[Colored shape tracking data]
■ ■ ■ ■

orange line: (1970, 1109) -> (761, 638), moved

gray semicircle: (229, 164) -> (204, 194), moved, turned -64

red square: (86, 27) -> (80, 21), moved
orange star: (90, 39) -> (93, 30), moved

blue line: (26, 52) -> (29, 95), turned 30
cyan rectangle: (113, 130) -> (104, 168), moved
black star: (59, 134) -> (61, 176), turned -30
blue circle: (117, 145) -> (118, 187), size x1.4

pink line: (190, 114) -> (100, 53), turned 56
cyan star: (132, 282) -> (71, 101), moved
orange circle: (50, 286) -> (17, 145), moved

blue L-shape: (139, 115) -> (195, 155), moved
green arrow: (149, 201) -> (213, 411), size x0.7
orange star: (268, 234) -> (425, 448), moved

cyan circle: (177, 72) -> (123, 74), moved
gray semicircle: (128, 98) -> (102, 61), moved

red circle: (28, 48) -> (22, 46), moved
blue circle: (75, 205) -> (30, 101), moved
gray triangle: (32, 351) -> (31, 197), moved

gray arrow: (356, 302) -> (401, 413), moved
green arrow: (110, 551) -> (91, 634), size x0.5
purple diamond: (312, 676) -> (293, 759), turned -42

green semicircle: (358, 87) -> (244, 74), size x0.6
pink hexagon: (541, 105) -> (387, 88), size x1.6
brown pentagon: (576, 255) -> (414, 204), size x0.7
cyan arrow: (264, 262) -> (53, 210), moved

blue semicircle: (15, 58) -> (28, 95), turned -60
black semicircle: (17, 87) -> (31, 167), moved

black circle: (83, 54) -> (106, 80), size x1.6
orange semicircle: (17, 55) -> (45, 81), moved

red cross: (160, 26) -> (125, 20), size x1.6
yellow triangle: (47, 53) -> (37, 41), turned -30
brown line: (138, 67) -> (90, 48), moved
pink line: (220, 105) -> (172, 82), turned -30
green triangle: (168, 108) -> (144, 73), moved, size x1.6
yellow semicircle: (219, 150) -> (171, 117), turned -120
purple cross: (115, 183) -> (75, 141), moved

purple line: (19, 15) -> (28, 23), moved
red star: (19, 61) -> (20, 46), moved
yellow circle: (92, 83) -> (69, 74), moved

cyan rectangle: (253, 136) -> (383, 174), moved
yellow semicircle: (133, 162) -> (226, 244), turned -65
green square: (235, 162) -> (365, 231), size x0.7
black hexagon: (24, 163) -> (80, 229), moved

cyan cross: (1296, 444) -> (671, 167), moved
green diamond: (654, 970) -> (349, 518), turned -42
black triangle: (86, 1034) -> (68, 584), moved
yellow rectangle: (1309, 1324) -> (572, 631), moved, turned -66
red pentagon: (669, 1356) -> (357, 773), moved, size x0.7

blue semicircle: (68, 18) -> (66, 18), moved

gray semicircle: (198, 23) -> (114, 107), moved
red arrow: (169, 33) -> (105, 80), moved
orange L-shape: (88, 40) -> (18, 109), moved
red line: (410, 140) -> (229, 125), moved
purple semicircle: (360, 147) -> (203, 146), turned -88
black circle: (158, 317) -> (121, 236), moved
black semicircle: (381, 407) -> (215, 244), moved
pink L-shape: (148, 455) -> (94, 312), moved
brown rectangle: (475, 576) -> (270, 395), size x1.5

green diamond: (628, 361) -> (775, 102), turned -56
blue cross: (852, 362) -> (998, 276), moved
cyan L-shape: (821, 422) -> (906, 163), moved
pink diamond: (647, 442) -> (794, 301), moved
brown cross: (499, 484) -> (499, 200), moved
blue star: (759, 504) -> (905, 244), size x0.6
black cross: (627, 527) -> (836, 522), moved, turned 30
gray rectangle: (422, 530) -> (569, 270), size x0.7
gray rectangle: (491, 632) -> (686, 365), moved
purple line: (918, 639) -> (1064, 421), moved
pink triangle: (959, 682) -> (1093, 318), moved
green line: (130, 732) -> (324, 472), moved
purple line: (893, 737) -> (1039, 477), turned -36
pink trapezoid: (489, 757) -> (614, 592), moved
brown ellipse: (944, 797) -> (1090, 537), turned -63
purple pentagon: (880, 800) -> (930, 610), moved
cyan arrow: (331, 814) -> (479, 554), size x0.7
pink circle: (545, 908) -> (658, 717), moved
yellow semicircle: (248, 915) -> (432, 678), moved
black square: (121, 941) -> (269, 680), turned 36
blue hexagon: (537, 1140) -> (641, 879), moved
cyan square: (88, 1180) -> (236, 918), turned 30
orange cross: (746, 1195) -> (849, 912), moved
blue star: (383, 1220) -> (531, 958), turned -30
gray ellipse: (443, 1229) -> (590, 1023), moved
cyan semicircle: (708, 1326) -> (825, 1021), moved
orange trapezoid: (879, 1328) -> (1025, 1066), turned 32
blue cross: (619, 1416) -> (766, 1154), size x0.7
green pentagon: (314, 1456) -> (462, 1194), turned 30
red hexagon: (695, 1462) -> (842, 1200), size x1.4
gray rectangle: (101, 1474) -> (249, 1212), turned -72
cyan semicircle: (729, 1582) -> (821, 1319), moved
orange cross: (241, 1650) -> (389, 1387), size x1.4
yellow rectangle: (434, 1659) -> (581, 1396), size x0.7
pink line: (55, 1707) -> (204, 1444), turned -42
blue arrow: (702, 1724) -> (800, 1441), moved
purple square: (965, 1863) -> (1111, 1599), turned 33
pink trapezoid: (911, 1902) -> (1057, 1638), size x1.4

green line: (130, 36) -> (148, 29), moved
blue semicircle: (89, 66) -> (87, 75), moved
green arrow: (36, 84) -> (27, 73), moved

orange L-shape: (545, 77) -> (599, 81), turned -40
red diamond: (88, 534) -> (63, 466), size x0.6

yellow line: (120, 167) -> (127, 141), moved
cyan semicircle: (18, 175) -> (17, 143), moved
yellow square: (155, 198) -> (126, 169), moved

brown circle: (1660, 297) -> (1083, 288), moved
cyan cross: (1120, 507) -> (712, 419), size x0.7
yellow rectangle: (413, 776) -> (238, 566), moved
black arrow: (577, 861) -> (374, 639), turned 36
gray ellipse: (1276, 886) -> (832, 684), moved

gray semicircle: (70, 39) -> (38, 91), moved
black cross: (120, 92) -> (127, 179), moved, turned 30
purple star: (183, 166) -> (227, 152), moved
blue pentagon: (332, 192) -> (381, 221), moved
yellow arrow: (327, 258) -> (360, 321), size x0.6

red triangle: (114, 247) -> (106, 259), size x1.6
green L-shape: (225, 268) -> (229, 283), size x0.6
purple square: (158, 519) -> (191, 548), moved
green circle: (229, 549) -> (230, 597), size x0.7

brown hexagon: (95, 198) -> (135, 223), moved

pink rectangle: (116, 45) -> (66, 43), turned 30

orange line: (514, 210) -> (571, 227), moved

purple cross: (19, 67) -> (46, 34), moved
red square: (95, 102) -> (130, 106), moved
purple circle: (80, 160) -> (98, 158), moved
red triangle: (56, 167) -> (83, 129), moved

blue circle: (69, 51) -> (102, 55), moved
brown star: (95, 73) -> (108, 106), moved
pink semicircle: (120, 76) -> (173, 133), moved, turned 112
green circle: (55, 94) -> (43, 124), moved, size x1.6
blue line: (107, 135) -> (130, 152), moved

■ ■ ■ ■

**Work request:** What lines in the records contain the word "square"? Return each one.

**Result for this exercise:**
red square: (86, 27) -> (80, 21), moved
green square: (235, 162) -> (365, 231), size x0.7
black square: (121, 941) -> (269, 680), turned 36
cyan square: (88, 1180) -> (236, 918), turned 30
purple square: (965, 1863) -> (1111, 1599), turned 33
yellow square: (155, 198) -> (126, 169), moved
purple square: (158, 519) -> (191, 548), moved
red square: (95, 102) -> (130, 106), moved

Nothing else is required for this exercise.